■ **Written task**: Copy the entries word for word, from the first line up to and including the line containing "Pinpoint the cell". Leave out the pictures.

■ **Listed records**:
····················

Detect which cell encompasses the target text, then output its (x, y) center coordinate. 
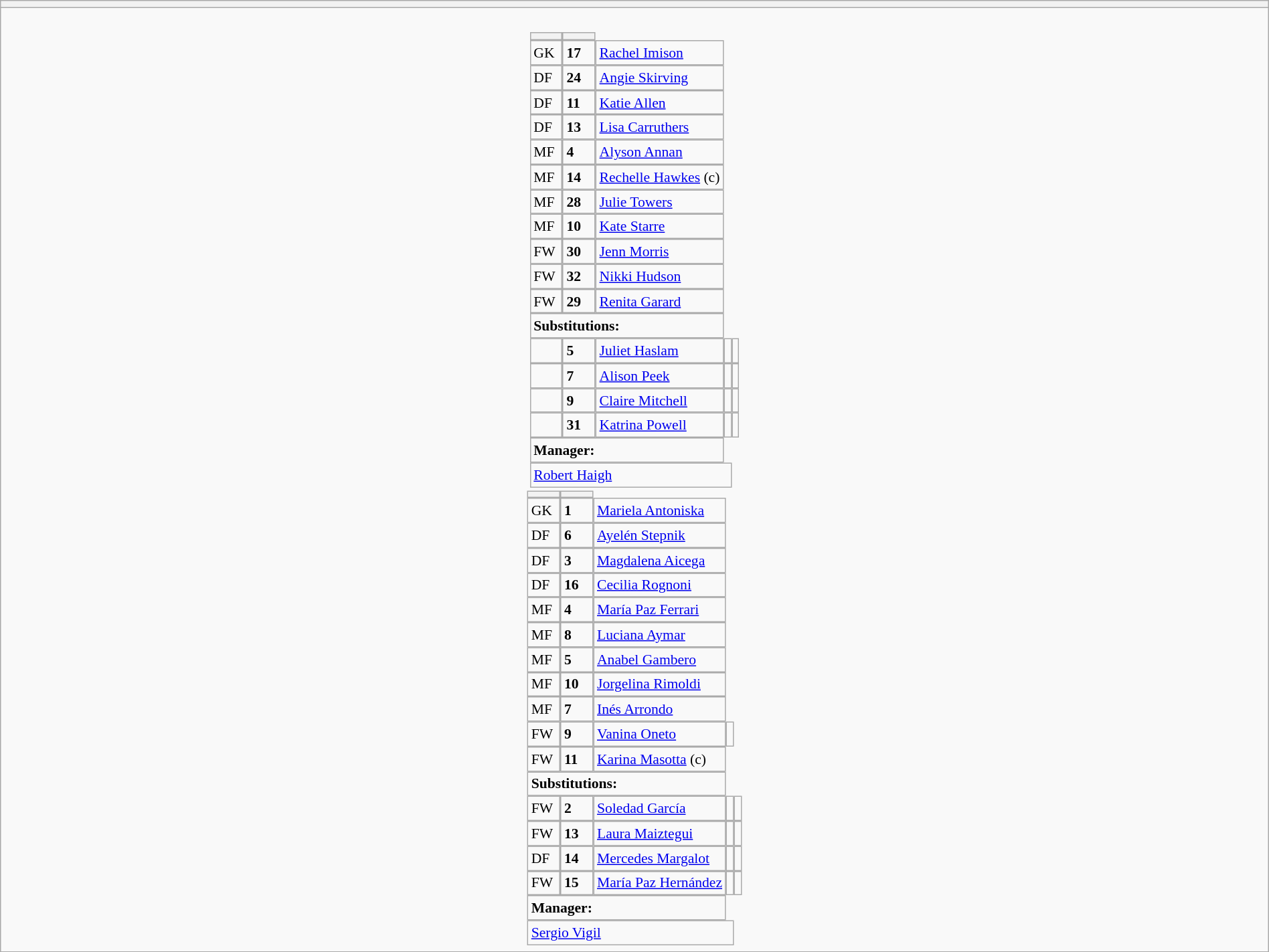
Jenn Morris (660, 252)
31 (580, 426)
30 (580, 252)
28 (580, 202)
16 (577, 585)
Renita Garard (660, 301)
Vanina Oneto (660, 735)
Inés Arrondo (660, 709)
17 (580, 52)
32 (580, 276)
Robert Haigh (630, 475)
Angie Skirving (660, 78)
Sergio Vigil (630, 933)
Jorgelina Rimoldi (660, 684)
Ayelén Stepnik (660, 535)
8 (577, 634)
24 (580, 78)
Cecilia Rognoni (660, 585)
Nikki Hudson (660, 276)
Claire Mitchell (660, 400)
Kate Starre (660, 226)
Luciana Aymar (660, 634)
Karina Masotta (c) (660, 759)
15 (577, 883)
Juliet Haslam (660, 351)
María Paz Ferrari (660, 610)
Lisa Carruthers (660, 127)
Soledad García (660, 809)
29 (580, 301)
2 (577, 809)
1 (577, 510)
Katie Allen (660, 103)
Rachel Imison (660, 52)
3 (577, 561)
Anabel Gambero (660, 660)
Laura Maiztegui (660, 834)
Magdalena Aicega (660, 561)
Mercedes Margalot (660, 858)
María Paz Hernández (660, 883)
6 (577, 535)
Alison Peek (660, 376)
Katrina Powell (660, 426)
Alyson Annan (660, 153)
Rechelle Hawkes (c) (660, 177)
Julie Towers (660, 202)
Mariela Antoniska (660, 510)
Pinpoint the cell where the given text exists, returning its (x, y) midpoint coordinate. 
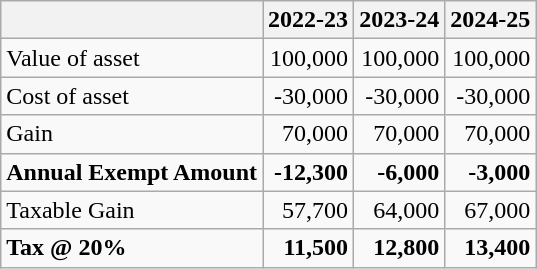
-6,000 (400, 172)
-3,000 (490, 172)
Annual Exempt Amount (132, 172)
Tax @ 20% (132, 248)
13,400 (490, 248)
67,000 (490, 210)
2024-25 (490, 20)
Taxable Gain (132, 210)
2023-24 (400, 20)
Cost of asset (132, 96)
11,500 (308, 248)
64,000 (400, 210)
2022-23 (308, 20)
Value of asset (132, 58)
Gain (132, 134)
-12,300 (308, 172)
57,700 (308, 210)
12,800 (400, 248)
Output the (x, y) coordinate of the center of the cell containing the given text.  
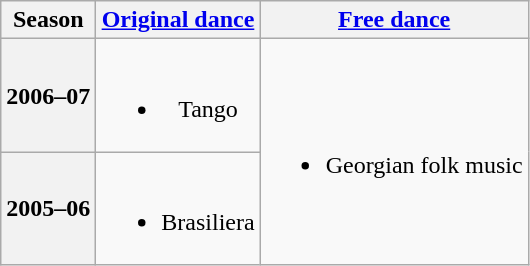
Georgian folk music (394, 152)
Brasiliera (178, 208)
Tango (178, 96)
2005–06 (48, 208)
Season (48, 20)
Original dance (178, 20)
2006–07 (48, 96)
Free dance (394, 20)
Identify which cell holds the provided text, then report its (x, y) central coordinate. 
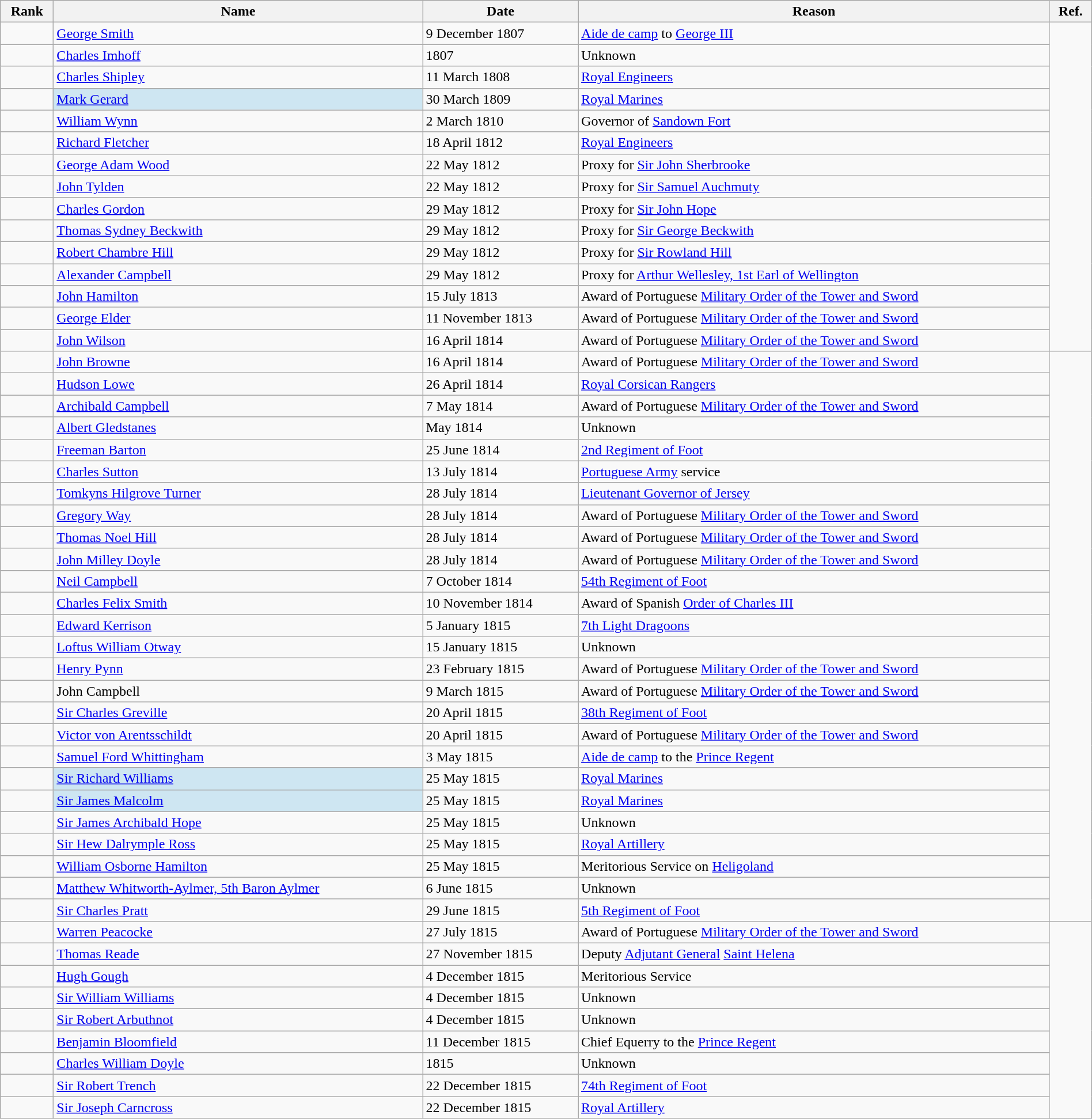
Charles Imhoff (238, 55)
Charles Felix Smith (238, 603)
Sir James Malcolm (238, 801)
9 December 1807 (500, 33)
Royal Corsican Rangers (814, 384)
Thomas Reade (238, 954)
Proxy for Sir Samuel Auchmuty (814, 187)
Charles Sutton (238, 472)
11 November 1813 (500, 318)
3 May 1815 (500, 757)
Award of Spanish Order of Charles III (814, 603)
Thomas Noel Hill (238, 537)
Victor von Arentsschildt (238, 735)
7 October 1814 (500, 581)
Lieutenant Governor of Jersey (814, 494)
John Browne (238, 362)
Richard Fletcher (238, 143)
Proxy for Sir John Sherbrooke (814, 165)
John Campbell (238, 691)
John Wilson (238, 340)
Reason (814, 12)
Sir James Archibald Hope (238, 822)
George Adam Wood (238, 165)
Matthew Whitworth-Aylmer, 5th Baron Aylmer (238, 888)
Thomas Sydney Beckwith (238, 230)
25 June 1814 (500, 450)
John Milley Doyle (238, 559)
Ref. (1070, 12)
Name (238, 12)
John Hamilton (238, 297)
2 March 1810 (500, 121)
18 April 1812 (500, 143)
Meritorious Service (814, 976)
Sir Richard Williams (238, 779)
Hudson Lowe (238, 384)
Portuguese Army service (814, 472)
5th Regiment of Foot (814, 910)
11 March 1808 (500, 77)
15 January 1815 (500, 647)
Sir Robert Arbuthnot (238, 1020)
Aide de camp to the Prince Regent (814, 757)
15 July 1813 (500, 297)
10 November 1814 (500, 603)
Warren Peacocke (238, 932)
Meritorious Service on Heligoland (814, 866)
5 January 1815 (500, 625)
9 March 1815 (500, 691)
Deputy Adjutant General Saint Helena (814, 954)
George Smith (238, 33)
6 June 1815 (500, 888)
Archibald Campbell (238, 406)
Date (500, 12)
7 May 1814 (500, 406)
Benjamin Bloomfield (238, 1042)
13 July 1814 (500, 472)
29 June 1815 (500, 910)
Sir Robert Trench (238, 1086)
Chief Equerry to the Prince Regent (814, 1042)
Proxy for Sir Rowland Hill (814, 252)
30 March 1809 (500, 99)
23 February 1815 (500, 669)
26 April 1814 (500, 384)
Hugh Gough (238, 976)
Robert Chambre Hill (238, 252)
2nd Regiment of Foot (814, 450)
Alexander Campbell (238, 275)
7th Light Dragoons (814, 625)
Rank (27, 12)
11 December 1815 (500, 1042)
Henry Pynn (238, 669)
74th Regiment of Foot (814, 1086)
Proxy for Sir George Beckwith (814, 230)
Sir Joseph Carncross (238, 1108)
54th Regiment of Foot (814, 581)
38th Regiment of Foot (814, 713)
Charles William Doyle (238, 1064)
William Wynn (238, 121)
William Osborne Hamilton (238, 866)
Sir Hew Dalrymple Ross (238, 844)
Samuel Ford Whittingham (238, 757)
John Tylden (238, 187)
Neil Campbell (238, 581)
May 1814 (500, 428)
George Elder (238, 318)
1815 (500, 1064)
Freeman Barton (238, 450)
27 July 1815 (500, 932)
Sir Charles Greville (238, 713)
Sir William Williams (238, 998)
Governor of Sandown Fort (814, 121)
Sir Charles Pratt (238, 910)
27 November 1815 (500, 954)
Loftus William Otway (238, 647)
Edward Kerrison (238, 625)
Proxy for Arthur Wellesley, 1st Earl of Wellington (814, 275)
Mark Gerard (238, 99)
1807 (500, 55)
Aide de camp to George III (814, 33)
Albert Gledstanes (238, 428)
Tomkyns Hilgrove Turner (238, 494)
Charles Gordon (238, 208)
Charles Shipley (238, 77)
Proxy for Sir John Hope (814, 208)
Gregory Way (238, 515)
Search for the cell housing the specified text and yield its (X, Y) center coordinate. 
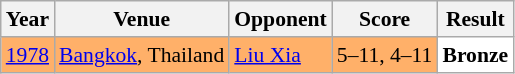
Result (475, 19)
Liu Xia (280, 55)
Opponent (280, 19)
1978 (28, 55)
Venue (142, 19)
Bangkok, Thailand (142, 55)
5–11, 4–11 (385, 55)
Year (28, 19)
Bronze (475, 55)
Score (385, 19)
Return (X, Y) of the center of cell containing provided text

····················

■ **Right answer**:
Detect which cell encompasses the target text, then output its (x, y) center coordinate. 
Jenn Morris (660, 252)
31 (580, 426)
30 (580, 252)
28 (580, 202)
16 (577, 585)
Renita Garard (660, 301)
Vanina Oneto (660, 735)
Inés Arrondo (660, 709)
17 (580, 52)
32 (580, 276)
Robert Haigh (630, 475)
Angie Skirving (660, 78)
Sergio Vigil (630, 933)
Jorgelina Rimoldi (660, 684)
Ayelén Stepnik (660, 535)
8 (577, 634)
24 (580, 78)
Cecilia Rognoni (660, 585)
Nikki Hudson (660, 276)
Claire Mitchell (660, 400)
Kate Starre (660, 226)
Luciana Aymar (660, 634)
Karina Masotta (c) (660, 759)
15 (577, 883)
Juliet Haslam (660, 351)
María Paz Ferrari (660, 610)
Lisa Carruthers (660, 127)
Soledad García (660, 809)
29 (580, 301)
2 (577, 809)
1 (577, 510)
Katie Allen (660, 103)
Rachel Imison (660, 52)
3 (577, 561)
Anabel Gambero (660, 660)
Laura Maiztegui (660, 834)
Magdalena Aicega (660, 561)
Mercedes Margalot (660, 858)
María Paz Hernández (660, 883)
6 (577, 535)
Alison Peek (660, 376)
Katrina Powell (660, 426)
Alyson Annan (660, 153)
Rechelle Hawkes (c) (660, 177)
Julie Towers (660, 202)
Mariela Antoniska (660, 510)
Pinpoint the cell where the given text exists, returning its (x, y) midpoint coordinate. 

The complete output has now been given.